Object matching data

####

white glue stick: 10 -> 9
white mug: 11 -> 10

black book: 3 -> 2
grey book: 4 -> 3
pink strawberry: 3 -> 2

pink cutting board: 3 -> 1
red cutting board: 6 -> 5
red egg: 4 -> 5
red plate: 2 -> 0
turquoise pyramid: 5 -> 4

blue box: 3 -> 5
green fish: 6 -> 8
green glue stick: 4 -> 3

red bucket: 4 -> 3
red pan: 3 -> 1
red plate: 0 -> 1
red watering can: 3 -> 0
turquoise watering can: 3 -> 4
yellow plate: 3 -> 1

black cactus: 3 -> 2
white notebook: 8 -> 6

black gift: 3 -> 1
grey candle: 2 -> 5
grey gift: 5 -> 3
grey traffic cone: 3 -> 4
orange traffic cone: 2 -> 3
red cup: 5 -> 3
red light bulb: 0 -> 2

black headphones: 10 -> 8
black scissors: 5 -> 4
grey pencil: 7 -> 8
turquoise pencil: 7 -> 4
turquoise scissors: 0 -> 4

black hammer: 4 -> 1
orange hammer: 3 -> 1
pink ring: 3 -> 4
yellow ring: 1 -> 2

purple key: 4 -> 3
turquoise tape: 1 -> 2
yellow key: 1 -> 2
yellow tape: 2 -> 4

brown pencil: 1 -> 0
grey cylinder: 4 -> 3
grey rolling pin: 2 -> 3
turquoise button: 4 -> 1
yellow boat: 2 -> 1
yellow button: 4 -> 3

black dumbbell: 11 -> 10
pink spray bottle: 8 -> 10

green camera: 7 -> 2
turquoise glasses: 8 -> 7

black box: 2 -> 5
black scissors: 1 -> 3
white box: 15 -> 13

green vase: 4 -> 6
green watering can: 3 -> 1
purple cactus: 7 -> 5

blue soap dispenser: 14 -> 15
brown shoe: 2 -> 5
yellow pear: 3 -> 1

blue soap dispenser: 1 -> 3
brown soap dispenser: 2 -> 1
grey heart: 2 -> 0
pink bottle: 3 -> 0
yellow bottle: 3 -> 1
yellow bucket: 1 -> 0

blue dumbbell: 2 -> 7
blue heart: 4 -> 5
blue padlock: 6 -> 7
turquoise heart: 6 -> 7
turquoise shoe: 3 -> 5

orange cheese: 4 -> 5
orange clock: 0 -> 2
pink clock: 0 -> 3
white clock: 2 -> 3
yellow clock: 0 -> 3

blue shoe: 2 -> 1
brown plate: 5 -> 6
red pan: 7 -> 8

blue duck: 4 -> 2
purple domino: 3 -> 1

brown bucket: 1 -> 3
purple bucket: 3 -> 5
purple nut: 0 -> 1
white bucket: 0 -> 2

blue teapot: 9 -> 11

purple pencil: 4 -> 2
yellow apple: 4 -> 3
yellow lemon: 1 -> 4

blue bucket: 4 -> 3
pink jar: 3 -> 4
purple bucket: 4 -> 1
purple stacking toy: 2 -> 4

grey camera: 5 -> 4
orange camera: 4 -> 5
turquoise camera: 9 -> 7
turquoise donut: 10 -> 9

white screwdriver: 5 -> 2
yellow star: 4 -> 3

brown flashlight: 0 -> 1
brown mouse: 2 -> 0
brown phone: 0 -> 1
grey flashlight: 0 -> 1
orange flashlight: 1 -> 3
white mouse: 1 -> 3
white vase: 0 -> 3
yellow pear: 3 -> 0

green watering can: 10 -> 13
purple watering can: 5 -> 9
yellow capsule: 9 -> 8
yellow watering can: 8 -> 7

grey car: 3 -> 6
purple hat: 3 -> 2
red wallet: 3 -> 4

####

What is being asked
Exactly as written, please transcribe the lines from the start of the records above to the line that holds "green glue stick: 4 -> 3", both ends included.

Result for this exercise
white glue stick: 10 -> 9
white mug: 11 -> 10

black book: 3 -> 2
grey book: 4 -> 3
pink strawberry: 3 -> 2

pink cutting board: 3 -> 1
red cutting board: 6 -> 5
red egg: 4 -> 5
red plate: 2 -> 0
turquoise pyramid: 5 -> 4

blue box: 3 -> 5
green fish: 6 -> 8
green glue stick: 4 -> 3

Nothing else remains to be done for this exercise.